• Stored data:
┄┄┄┄┄┄┄┄┄┄┄┄┄┄┄┄┄┄┄┄

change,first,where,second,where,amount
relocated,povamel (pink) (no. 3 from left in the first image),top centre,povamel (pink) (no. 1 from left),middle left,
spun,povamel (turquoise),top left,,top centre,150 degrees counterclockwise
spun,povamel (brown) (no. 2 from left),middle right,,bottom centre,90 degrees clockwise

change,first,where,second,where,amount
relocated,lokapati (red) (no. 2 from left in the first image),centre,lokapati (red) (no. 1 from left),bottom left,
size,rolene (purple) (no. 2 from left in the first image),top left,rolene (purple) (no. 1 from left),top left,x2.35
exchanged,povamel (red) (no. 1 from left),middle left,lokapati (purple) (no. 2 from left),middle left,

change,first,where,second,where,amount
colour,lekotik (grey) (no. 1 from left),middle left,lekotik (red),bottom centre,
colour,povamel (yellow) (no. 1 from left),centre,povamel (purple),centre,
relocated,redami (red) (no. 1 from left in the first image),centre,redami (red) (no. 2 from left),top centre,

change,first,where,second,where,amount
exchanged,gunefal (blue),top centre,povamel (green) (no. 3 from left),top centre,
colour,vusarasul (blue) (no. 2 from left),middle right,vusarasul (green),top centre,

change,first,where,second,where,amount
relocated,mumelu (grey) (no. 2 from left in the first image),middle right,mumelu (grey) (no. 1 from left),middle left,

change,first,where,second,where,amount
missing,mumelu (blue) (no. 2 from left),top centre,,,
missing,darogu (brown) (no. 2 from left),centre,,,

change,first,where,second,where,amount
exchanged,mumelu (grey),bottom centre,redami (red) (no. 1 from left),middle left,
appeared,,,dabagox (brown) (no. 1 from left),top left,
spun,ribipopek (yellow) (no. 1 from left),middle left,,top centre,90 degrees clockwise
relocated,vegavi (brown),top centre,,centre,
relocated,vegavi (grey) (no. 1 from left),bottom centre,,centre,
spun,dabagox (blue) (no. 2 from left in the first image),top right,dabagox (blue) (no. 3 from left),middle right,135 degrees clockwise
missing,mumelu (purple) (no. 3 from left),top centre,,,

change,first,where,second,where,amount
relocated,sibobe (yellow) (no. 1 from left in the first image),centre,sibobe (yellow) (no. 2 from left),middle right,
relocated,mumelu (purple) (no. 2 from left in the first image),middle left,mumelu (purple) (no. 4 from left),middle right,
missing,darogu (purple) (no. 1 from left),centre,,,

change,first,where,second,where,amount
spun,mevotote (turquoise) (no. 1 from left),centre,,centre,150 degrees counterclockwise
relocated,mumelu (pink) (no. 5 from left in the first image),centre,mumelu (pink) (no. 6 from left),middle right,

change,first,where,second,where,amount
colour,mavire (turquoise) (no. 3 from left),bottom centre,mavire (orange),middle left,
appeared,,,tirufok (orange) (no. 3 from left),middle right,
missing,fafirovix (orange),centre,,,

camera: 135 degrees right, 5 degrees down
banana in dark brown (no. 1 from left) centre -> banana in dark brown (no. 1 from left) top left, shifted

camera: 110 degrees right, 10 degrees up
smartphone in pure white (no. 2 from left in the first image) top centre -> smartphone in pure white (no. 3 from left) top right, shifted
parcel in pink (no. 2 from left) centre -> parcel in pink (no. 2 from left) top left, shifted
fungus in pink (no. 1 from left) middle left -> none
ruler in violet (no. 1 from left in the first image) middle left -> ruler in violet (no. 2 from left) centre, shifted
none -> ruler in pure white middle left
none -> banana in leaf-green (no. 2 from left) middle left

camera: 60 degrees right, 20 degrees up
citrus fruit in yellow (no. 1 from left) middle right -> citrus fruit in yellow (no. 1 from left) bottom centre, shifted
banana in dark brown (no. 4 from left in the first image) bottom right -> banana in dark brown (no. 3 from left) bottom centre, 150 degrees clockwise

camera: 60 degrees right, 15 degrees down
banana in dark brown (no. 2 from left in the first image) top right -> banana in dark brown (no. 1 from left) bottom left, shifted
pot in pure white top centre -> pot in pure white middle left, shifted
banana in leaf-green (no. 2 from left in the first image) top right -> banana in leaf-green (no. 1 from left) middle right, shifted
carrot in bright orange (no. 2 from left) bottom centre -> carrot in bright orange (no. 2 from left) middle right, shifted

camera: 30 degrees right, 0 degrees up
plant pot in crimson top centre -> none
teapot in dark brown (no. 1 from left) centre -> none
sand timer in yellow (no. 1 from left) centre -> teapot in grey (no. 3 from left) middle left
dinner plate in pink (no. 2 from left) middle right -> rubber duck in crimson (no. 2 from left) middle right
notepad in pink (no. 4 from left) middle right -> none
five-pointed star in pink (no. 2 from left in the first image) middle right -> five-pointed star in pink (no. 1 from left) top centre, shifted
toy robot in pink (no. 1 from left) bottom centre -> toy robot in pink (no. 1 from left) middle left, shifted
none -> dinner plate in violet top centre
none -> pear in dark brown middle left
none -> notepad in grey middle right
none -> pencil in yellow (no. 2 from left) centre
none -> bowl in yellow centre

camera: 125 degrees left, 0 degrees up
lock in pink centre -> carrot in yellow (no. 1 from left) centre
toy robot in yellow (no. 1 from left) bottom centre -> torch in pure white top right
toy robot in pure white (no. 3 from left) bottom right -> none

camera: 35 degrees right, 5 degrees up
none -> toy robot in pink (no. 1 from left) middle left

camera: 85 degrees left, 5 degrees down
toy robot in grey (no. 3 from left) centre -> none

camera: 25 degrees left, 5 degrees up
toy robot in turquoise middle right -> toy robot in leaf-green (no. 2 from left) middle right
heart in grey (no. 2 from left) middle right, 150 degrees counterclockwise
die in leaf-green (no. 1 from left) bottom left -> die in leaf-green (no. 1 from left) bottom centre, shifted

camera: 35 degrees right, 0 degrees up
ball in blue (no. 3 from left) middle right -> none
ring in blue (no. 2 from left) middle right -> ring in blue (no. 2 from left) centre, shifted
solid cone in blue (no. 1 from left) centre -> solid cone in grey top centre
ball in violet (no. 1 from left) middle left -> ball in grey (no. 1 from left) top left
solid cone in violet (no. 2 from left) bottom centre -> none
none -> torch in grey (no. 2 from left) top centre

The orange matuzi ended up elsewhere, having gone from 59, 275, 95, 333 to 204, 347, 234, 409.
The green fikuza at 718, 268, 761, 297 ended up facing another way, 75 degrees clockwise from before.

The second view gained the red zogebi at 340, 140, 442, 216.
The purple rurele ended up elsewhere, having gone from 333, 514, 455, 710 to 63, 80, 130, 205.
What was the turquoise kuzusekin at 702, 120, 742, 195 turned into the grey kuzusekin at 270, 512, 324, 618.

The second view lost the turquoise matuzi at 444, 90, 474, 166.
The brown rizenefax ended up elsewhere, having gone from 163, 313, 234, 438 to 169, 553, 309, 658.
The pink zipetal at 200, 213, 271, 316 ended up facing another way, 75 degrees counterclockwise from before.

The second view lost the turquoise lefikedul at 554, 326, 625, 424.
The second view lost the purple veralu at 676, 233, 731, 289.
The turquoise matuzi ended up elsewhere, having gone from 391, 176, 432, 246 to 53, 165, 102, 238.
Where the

┄┄┄┄┄┄┄┄┄┄┄┄┄┄┄┄┄┄┄┄

Once you have read the records, output each one exactly as written.

change,first,where,second,where,amount
relocated,povamel (pink) (no. 3 from left in the first image),top centre,povamel (pink) (no. 1 from left),middle left,
spun,povamel (turquoise),top left,,top centre,150 degrees counterclockwise
spun,povamel (brown) (no. 2 from left),middle right,,bottom centre,90 degrees clockwise

change,first,where,second,where,amount
relocated,lokapati (red) (no. 2 from left in the first image),centre,lokapati (red) (no. 1 from left),bottom left,
size,rolene (purple) (no. 2 from left in the first image),top left,rolene (purple) (no. 1 from left),top left,x2.35
exchanged,povamel (red) (no. 1 from left),middle left,lokapati (purple) (no. 2 from left),middle left,

change,first,where,second,where,amount
colour,lekotik (grey) (no. 1 from left),middle left,lekotik (red),bottom centre,
colour,povamel (yellow) (no. 1 from left),centre,povamel (purple),centre,
relocated,redami (red) (no. 1 from left in the first image),centre,redami (red) (no. 2 from left),top centre,

change,first,where,second,where,amount
exchanged,gunefal (blue),top centre,povamel (green) (no. 3 from left),top centre,
colour,vusarasul (blue) (no. 2 from left),middle right,vusarasul (green),top centre,

change,first,where,second,where,amount
relocated,mumelu (grey) (no. 2 from left in the first image),middle right,mumelu (grey) (no. 1 from left),middle left,

change,first,where,second,where,amount
missing,mumelu (blue) (no. 2 from left),top centre,,,
missing,darogu (brown) (no. 2 from left),centre,,,

change,first,where,second,where,amount
exchanged,mumelu (grey),bottom centre,redami (red) (no. 1 from left),middle left,
appeared,,,dabagox (brown) (no. 1 from left),top left,
spun,ribipopek (yellow) (no. 1 from left),middle left,,top centre,90 degrees clockwise
relocated,vegavi (brown),top centre,,centre,
relocated,vegavi (grey) (no. 1 from left),bottom centre,,centre,
spun,dabagox (blue) (no. 2 from left in the first image),top right,dabagox (blue) (no. 3 from left),middle right,135 degrees clockwise
missing,mumelu (purple) (no. 3 from left),top centre,,,

change,first,where,second,where,amount
relocated,sibobe (yellow) (no. 1 from left in the first image),centre,sibobe (yellow) (no. 2 from left),middle right,
relocated,mumelu (purple) (no. 2 from left in the first image),middle left,mumelu (purple) (no. 4 from left),middle right,
missing,darogu (purple) (no. 1 from left),centre,,,

change,first,where,second,where,amount
spun,mevotote (turquoise) (no. 1 from left),centre,,centre,150 degrees counterclockwise
relocated,mumelu (pink) (no. 5 from left in the first image),centre,mumelu (pink) (no. 6 from left),middle right,

change,first,where,second,where,amount
colour,mavire (turquoise) (no. 3 from left),bottom centre,mavire (orange),middle left,
appeared,,,tirufok (orange) (no. 3 from left),middle right,
missing,fafirovix (orange),centre,,,

camera: 135 degrees right, 5 degrees down
banana in dark brown (no. 1 from left) centre -> banana in dark brown (no. 1 from left) top left, shifted

camera: 110 degrees right, 10 degrees up
smartphone in pure white (no. 2 from left in the first image) top centre -> smartphone in pure white (no. 3 from left) top right, shifted
parcel in pink (no. 2 from left) centre -> parcel in pink (no. 2 from left) top left, shifted
fungus in pink (no. 1 from left) middle left -> none
ruler in violet (no. 1 from left in the first image) middle left -> ruler in violet (no. 2 from left) centre, shifted
none -> ruler in pure white middle left
none -> banana in leaf-green (no. 2 from left) middle left

camera: 60 degrees right, 20 degrees up
citrus fruit in yellow (no. 1 from left) middle right -> citrus fruit in yellow (no. 1 from left) bottom centre, shifted
banana in dark brown (no. 4 from left in the first image) bottom right -> banana in dark brown (no. 3 from left) bottom centre, 150 degrees clockwise

camera: 60 degrees right, 15 degrees down
banana in dark brown (no. 2 from left in the first image) top right -> banana in dark brown (no. 1 from left) bottom left, shifted
pot in pure white top centre -> pot in pure white middle left, shifted
banana in leaf-green (no. 2 from left in the first image) top right -> banana in leaf-green (no. 1 from left) middle right, shifted
carrot in bright orange (no. 2 from left) bottom centre -> carrot in bright orange (no. 2 from left) middle right, shifted

camera: 30 degrees right, 0 degrees up
plant pot in crimson top centre -> none
teapot in dark brown (no. 1 from left) centre -> none
sand timer in yellow (no. 1 from left) centre -> teapot in grey (no. 3 from left) middle left
dinner plate in pink (no. 2 from left) middle right -> rubber duck in crimson (no. 2 from left) middle right
notepad in pink (no. 4 from left) middle right -> none
five-pointed star in pink (no. 2 from left in the first image) middle right -> five-pointed star in pink (no. 1 from left) top centre, shifted
toy robot in pink (no. 1 from left) bottom centre -> toy robot in pink (no. 1 from left) middle left, shifted
none -> dinner plate in violet top centre
none -> pear in dark brown middle left
none -> notepad in grey middle right
none -> pencil in yellow (no. 2 from left) centre
none -> bowl in yellow centre

camera: 125 degrees left, 0 degrees up
lock in pink centre -> carrot in yellow (no. 1 from left) centre
toy robot in yellow (no. 1 from left) bottom centre -> torch in pure white top right
toy robot in pure white (no. 3 from left) bottom right -> none

camera: 35 degrees right, 5 degrees up
none -> toy robot in pink (no. 1 from left) middle left

camera: 85 degrees left, 5 degrees down
toy robot in grey (no. 3 from left) centre -> none

camera: 25 degrees left, 5 degrees up
toy robot in turquoise middle right -> toy robot in leaf-green (no. 2 from left) middle right
heart in grey (no. 2 from left) middle right, 150 degrees counterclockwise
die in leaf-green (no. 1 from left) bottom left -> die in leaf-green (no. 1 from left) bottom centre, shifted

camera: 35 degrees right, 0 degrees up
ball in blue (no. 3 from left) middle right -> none
ring in blue (no. 2 from left) middle right -> ring in blue (no. 2 from left) centre, shifted
solid cone in blue (no. 1 from left) centre -> solid cone in grey top centre
ball in violet (no. 1 from left) middle left -> ball in grey (no. 1 from left) top left
solid cone in violet (no. 2 from left) bottom centre -> none
none -> torch in grey (no. 2 from left) top centre

The orange matuzi ended up elsewhere, having gone from 59, 275, 95, 333 to 204, 347, 234, 409.
The green fikuza at 718, 268, 761, 297 ended up facing another way, 75 degrees clockwise from before.

The second view gained the red zogebi at 340, 140, 442, 216.
The purple rurele ended up elsewhere, having gone from 333, 514, 455, 710 to 63, 80, 130, 205.
What was the turquoise kuzusekin at 702, 120, 742, 195 turned into the grey kuzusekin at 270, 512, 324, 618.

The second view lost the turquoise matuzi at 444, 90, 474, 166.
The brown rizenefax ended up elsewhere, having gone from 163, 313, 234, 438 to 169, 553, 309, 658.
The pink zipetal at 200, 213, 271, 316 ended up facing another way, 75 degrees counterclockwise from before.

The second view lost the turquoise lefikedul at 554, 326, 625, 424.
The second view lost the purple veralu at 676, 233, 731, 289.
The turquoise matuzi ended up elsewhere, having gone from 391, 176, 432, 246 to 53, 165, 102, 238.
Where the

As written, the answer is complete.